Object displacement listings
*** Block opens ***

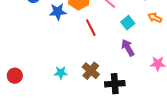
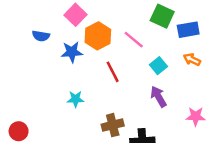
brown cross: (91, 71) -> (113, 125), turned 36
cyan star: (61, 73) -> (76, 99), moved

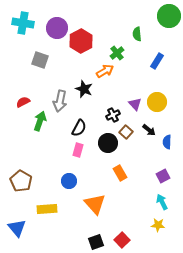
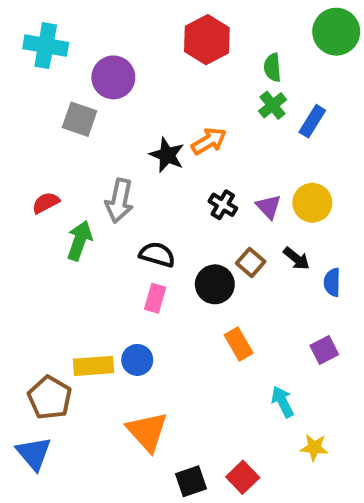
purple circle: (57, 28) -> (113, 77), moved
red hexagon: (81, 41) -> (207, 40), moved
green cross: (117, 53) -> (273, 105), moved
black star: (84, 89) -> (167, 155), moved
black cross: (113, 115) -> (223, 205), moved, turned -32
black semicircle: (79, 128) -> (157, 254), turned -102
brown pentagon: (21, 181) -> (50, 398), moved
cyan arrow: (162, 202) -> (282, 402), moved
orange triangle: (95, 204) -> (147, 432), moved
yellow rectangle: (47, 209) -> (93, 366), moved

*** Block closes ***

- Description of the task:
Could you print the lines of the records above from the one containing "black cross: (113, 115)" through the last, exactly and with no additions?

- Answer:
black cross: (113, 115) -> (223, 205), moved, turned -32
black semicircle: (79, 128) -> (157, 254), turned -102
brown pentagon: (21, 181) -> (50, 398), moved
cyan arrow: (162, 202) -> (282, 402), moved
orange triangle: (95, 204) -> (147, 432), moved
yellow rectangle: (47, 209) -> (93, 366), moved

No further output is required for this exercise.